## Work instruction
Copy out every line of the data exactly; do not include the images.

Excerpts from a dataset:
******
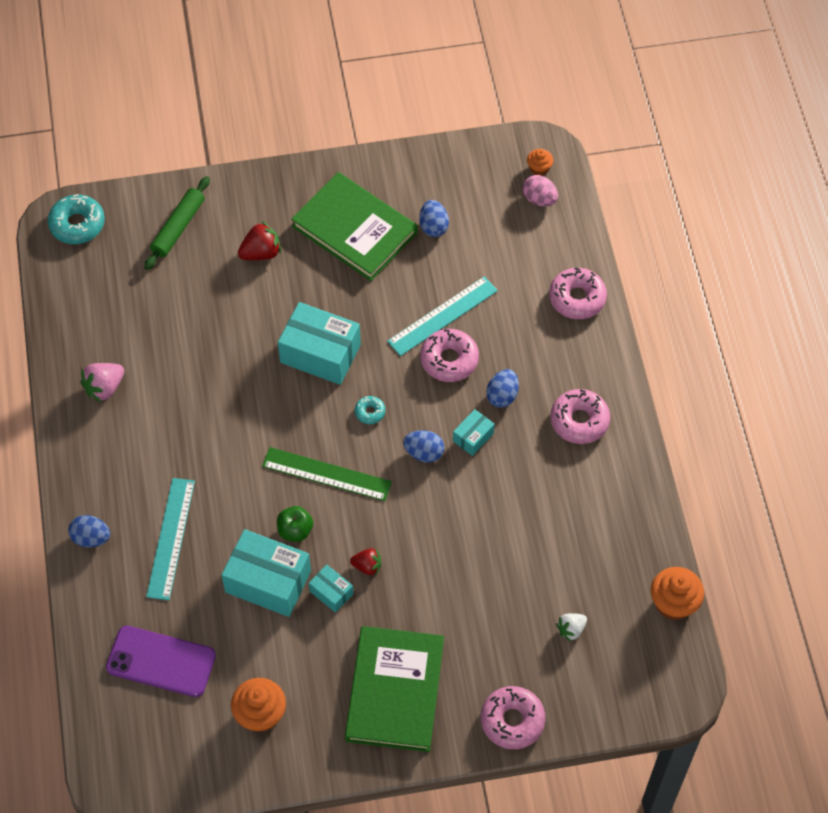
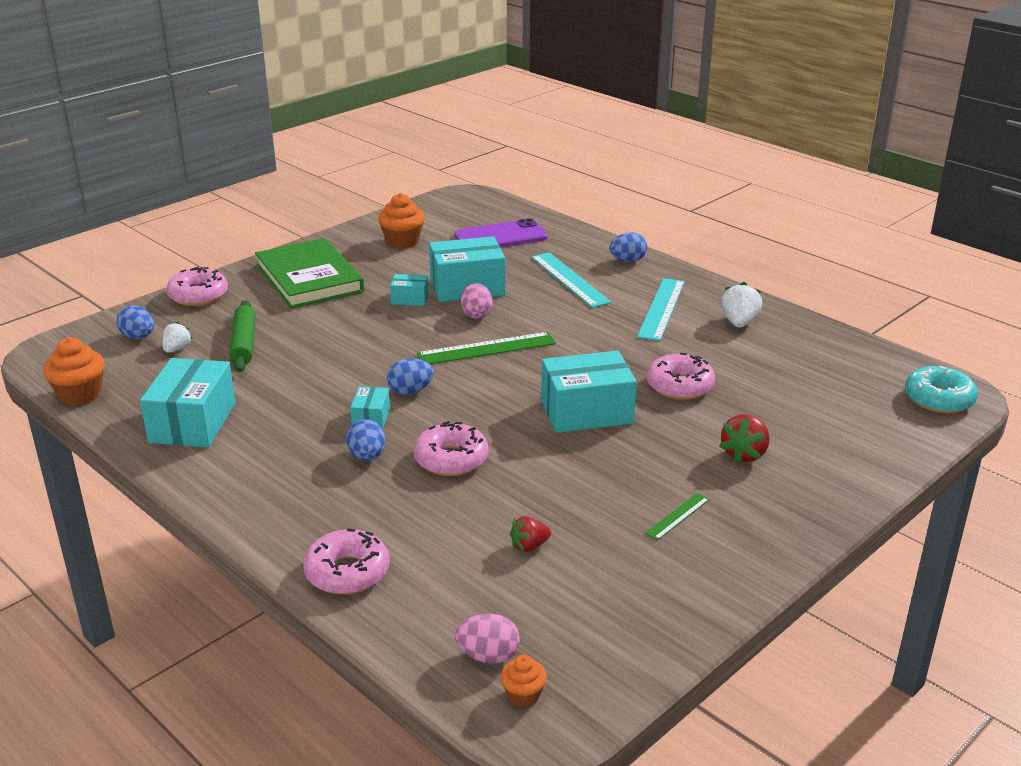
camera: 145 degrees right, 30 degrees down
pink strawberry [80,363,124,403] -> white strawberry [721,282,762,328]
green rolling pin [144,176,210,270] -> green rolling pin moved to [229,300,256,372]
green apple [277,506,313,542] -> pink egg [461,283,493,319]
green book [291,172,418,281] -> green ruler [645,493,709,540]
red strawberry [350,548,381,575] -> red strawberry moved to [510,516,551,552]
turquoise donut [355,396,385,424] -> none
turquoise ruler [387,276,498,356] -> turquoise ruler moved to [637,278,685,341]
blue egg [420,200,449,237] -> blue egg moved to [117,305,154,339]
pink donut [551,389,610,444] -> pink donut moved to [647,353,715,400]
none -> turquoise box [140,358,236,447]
******
## Result
camera: 145 degrees right, 30 degrees down
pink strawberry [80,363,124,403] -> white strawberry [721,282,762,328]
green rolling pin [144,176,210,270] -> green rolling pin moved to [229,300,256,372]
green apple [277,506,313,542] -> pink egg [461,283,493,319]
green book [291,172,418,281] -> green ruler [645,493,709,540]
red strawberry [350,548,381,575] -> red strawberry moved to [510,516,551,552]
turquoise donut [355,396,385,424] -> none
turquoise ruler [387,276,498,356] -> turquoise ruler moved to [637,278,685,341]
blue egg [420,200,449,237] -> blue egg moved to [117,305,154,339]
pink donut [551,389,610,444] -> pink donut moved to [647,353,715,400]
none -> turquoise box [140,358,236,447]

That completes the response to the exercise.